▸ **What needs to be done**
Write out the listing below without alteration, omitting its pictures.

▸ **Given data**
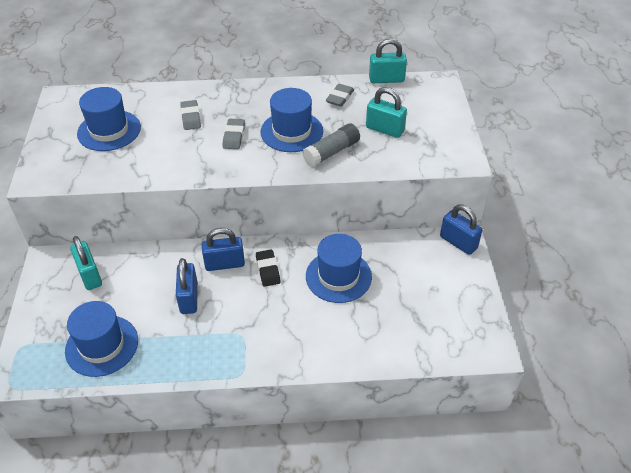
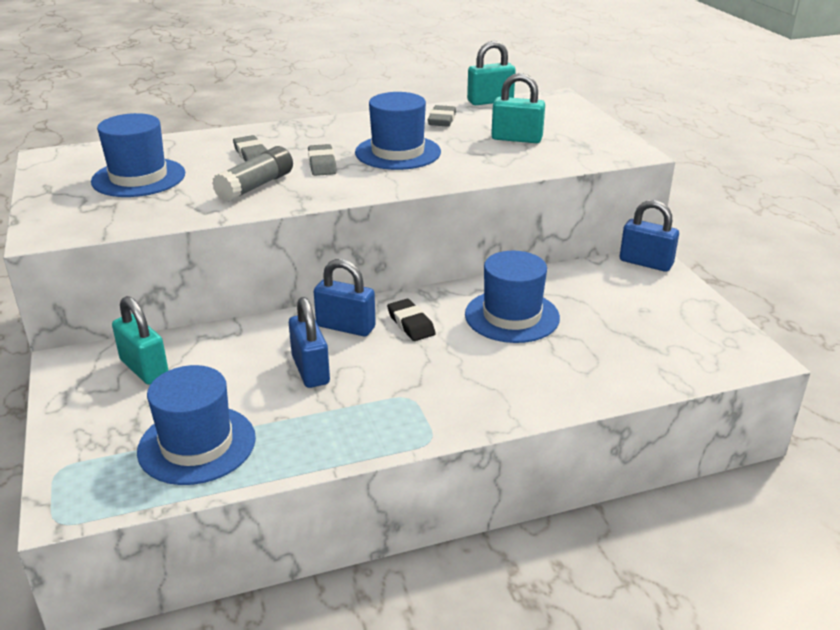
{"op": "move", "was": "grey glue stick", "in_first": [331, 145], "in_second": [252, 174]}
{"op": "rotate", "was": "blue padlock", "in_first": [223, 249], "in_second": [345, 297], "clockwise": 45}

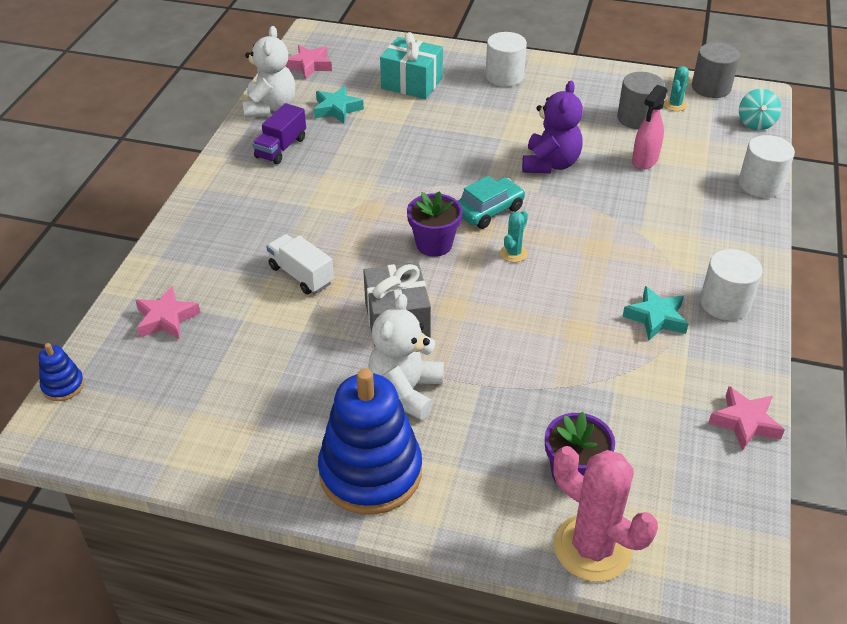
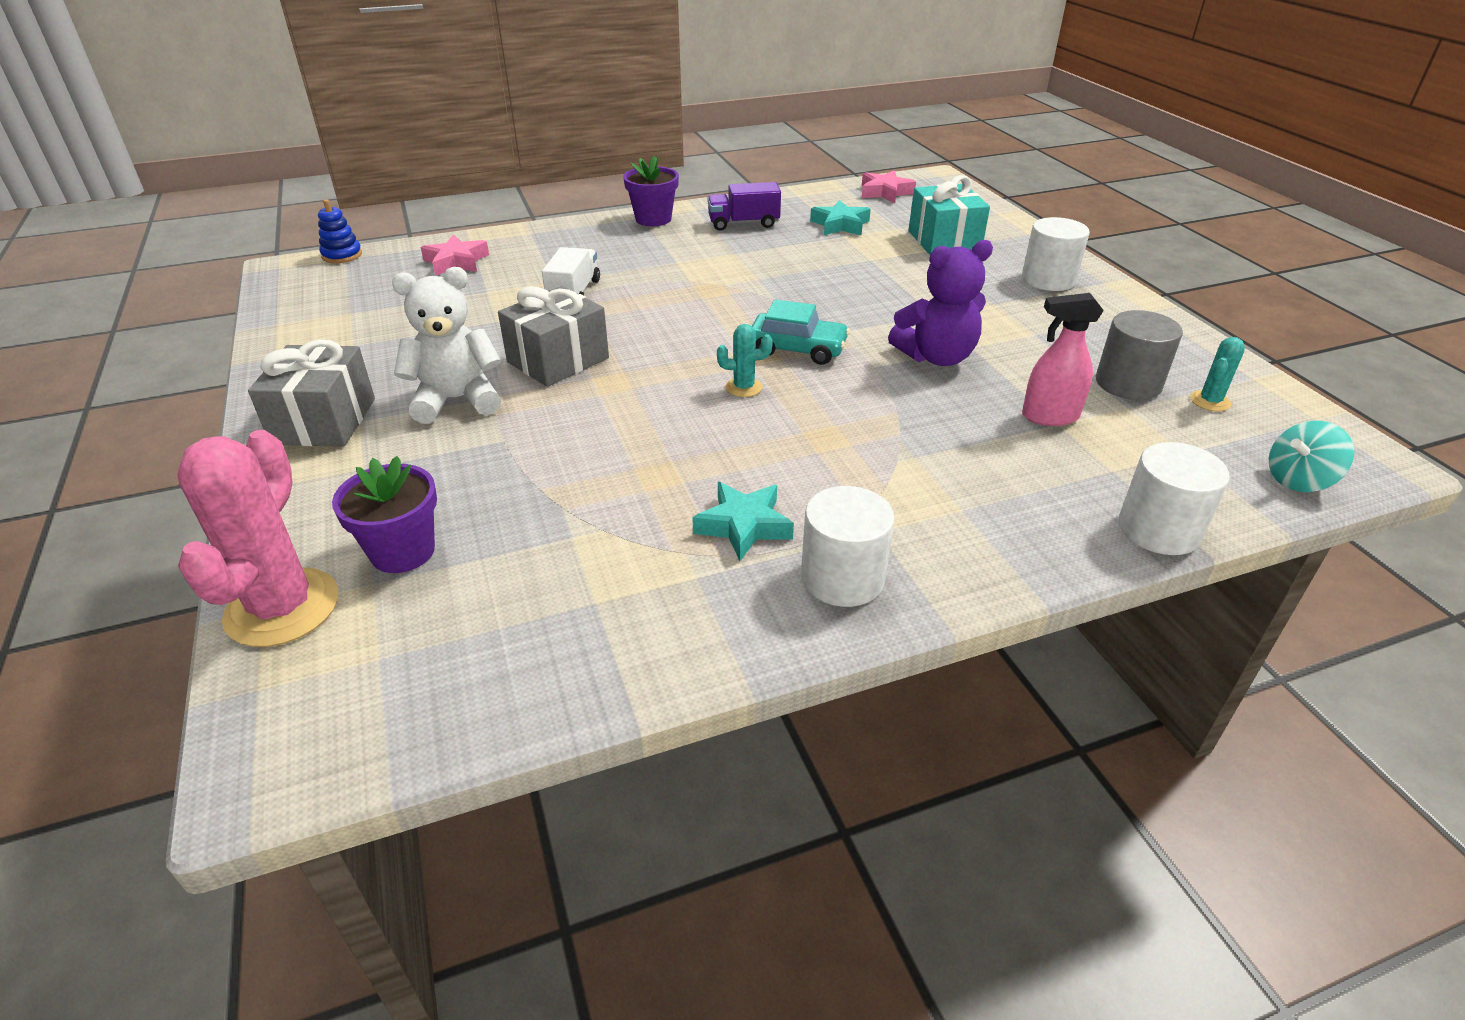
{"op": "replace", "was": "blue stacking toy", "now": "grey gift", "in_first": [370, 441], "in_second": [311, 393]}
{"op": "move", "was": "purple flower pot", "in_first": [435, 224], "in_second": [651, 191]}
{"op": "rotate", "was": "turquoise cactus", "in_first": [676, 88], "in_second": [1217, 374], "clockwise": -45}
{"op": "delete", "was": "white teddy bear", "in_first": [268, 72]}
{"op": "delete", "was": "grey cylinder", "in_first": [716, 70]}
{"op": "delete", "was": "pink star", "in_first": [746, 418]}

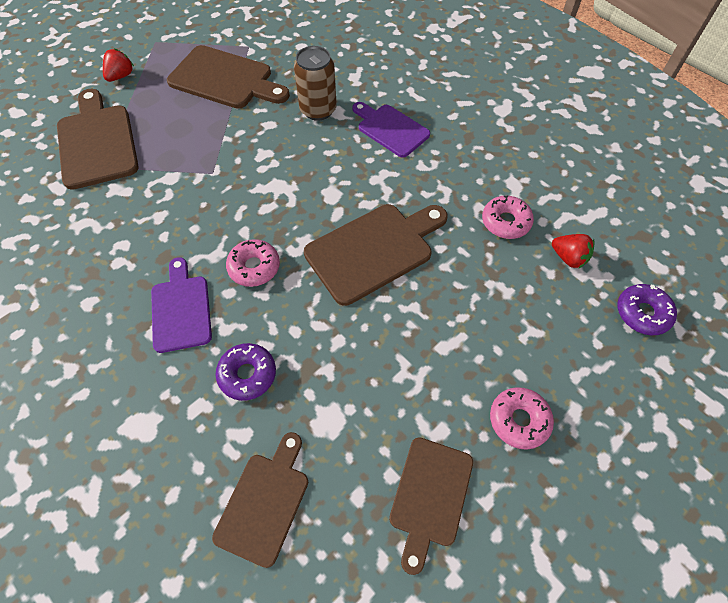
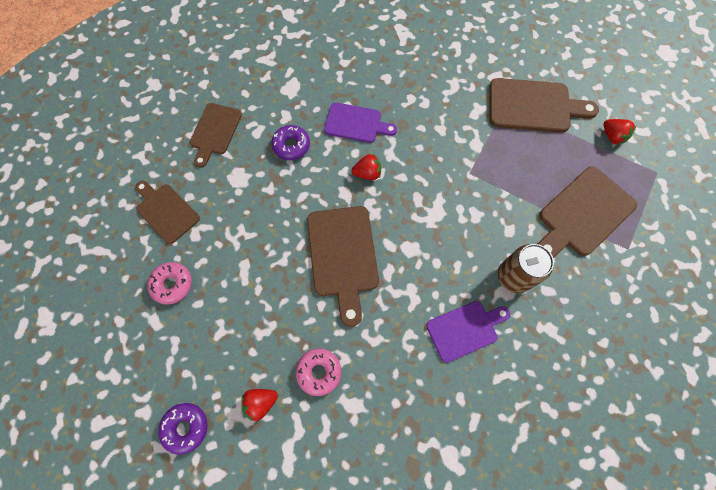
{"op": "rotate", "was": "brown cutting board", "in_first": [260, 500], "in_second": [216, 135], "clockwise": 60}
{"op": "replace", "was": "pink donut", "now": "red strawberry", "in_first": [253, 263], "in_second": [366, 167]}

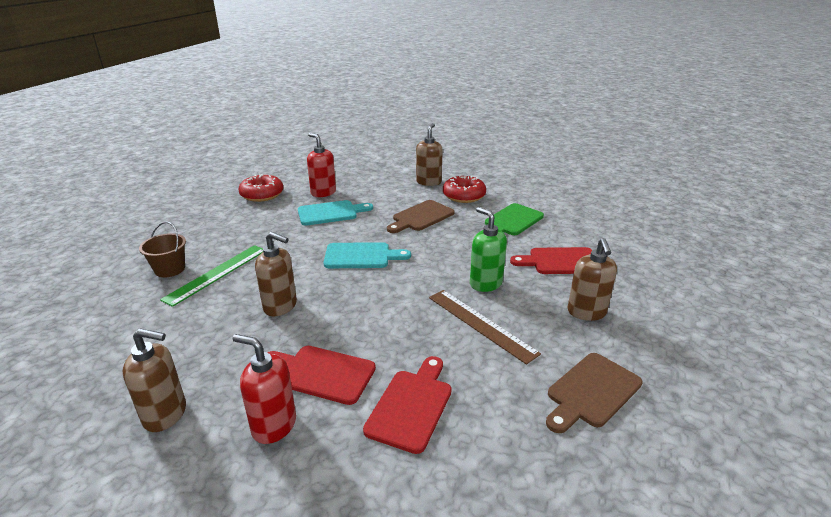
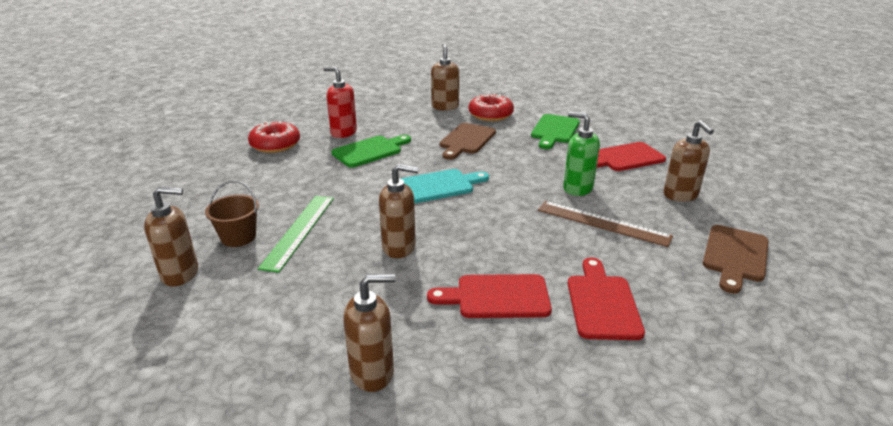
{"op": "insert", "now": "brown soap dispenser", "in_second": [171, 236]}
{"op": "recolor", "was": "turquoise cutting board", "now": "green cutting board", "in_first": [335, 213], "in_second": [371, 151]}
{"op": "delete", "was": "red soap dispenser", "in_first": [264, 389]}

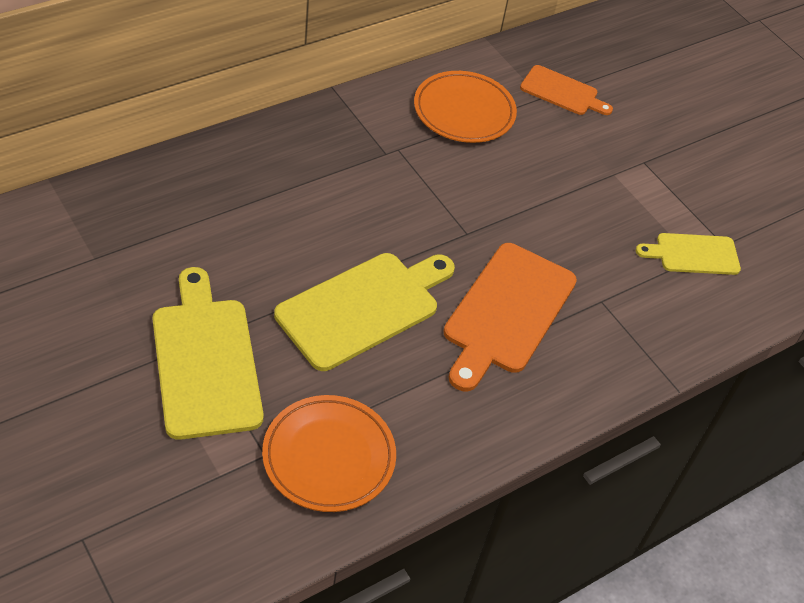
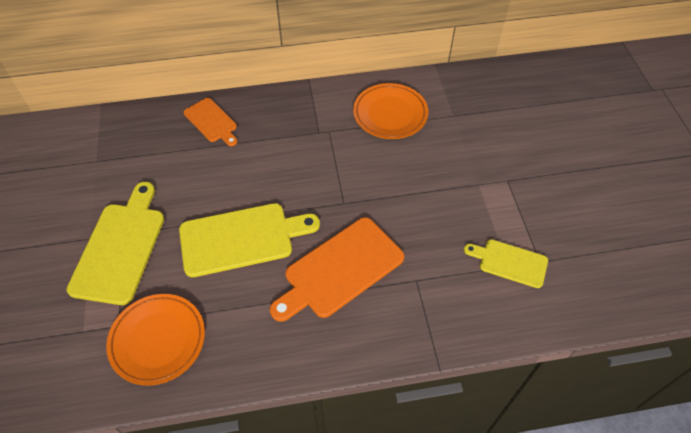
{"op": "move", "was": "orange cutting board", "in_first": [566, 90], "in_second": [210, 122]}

▸ **Exercise response**
{"op": "move", "was": "grey glue stick", "in_first": [331, 145], "in_second": [252, 174]}
{"op": "rotate", "was": "blue padlock", "in_first": [223, 249], "in_second": [345, 297], "clockwise": 45}

{"op": "replace", "was": "blue stacking toy", "now": "grey gift", "in_first": [370, 441], "in_second": [311, 393]}
{"op": "move", "was": "purple flower pot", "in_first": [435, 224], "in_second": [651, 191]}
{"op": "rotate", "was": "turquoise cactus", "in_first": [676, 88], "in_second": [1217, 374], "clockwise": -45}
{"op": "delete", "was": "white teddy bear", "in_first": [268, 72]}
{"op": "delete", "was": "grey cylinder", "in_first": [716, 70]}
{"op": "delete", "was": "pink star", "in_first": [746, 418]}

{"op": "rotate", "was": "brown cutting board", "in_first": [260, 500], "in_second": [216, 135], "clockwise": 60}
{"op": "replace", "was": "pink donut", "now": "red strawberry", "in_first": [253, 263], "in_second": [366, 167]}

{"op": "insert", "now": "brown soap dispenser", "in_second": [171, 236]}
{"op": "recolor", "was": "turquoise cutting board", "now": "green cutting board", "in_first": [335, 213], "in_second": [371, 151]}
{"op": "delete", "was": "red soap dispenser", "in_first": [264, 389]}

{"op": "move", "was": "orange cutting board", "in_first": [566, 90], "in_second": [210, 122]}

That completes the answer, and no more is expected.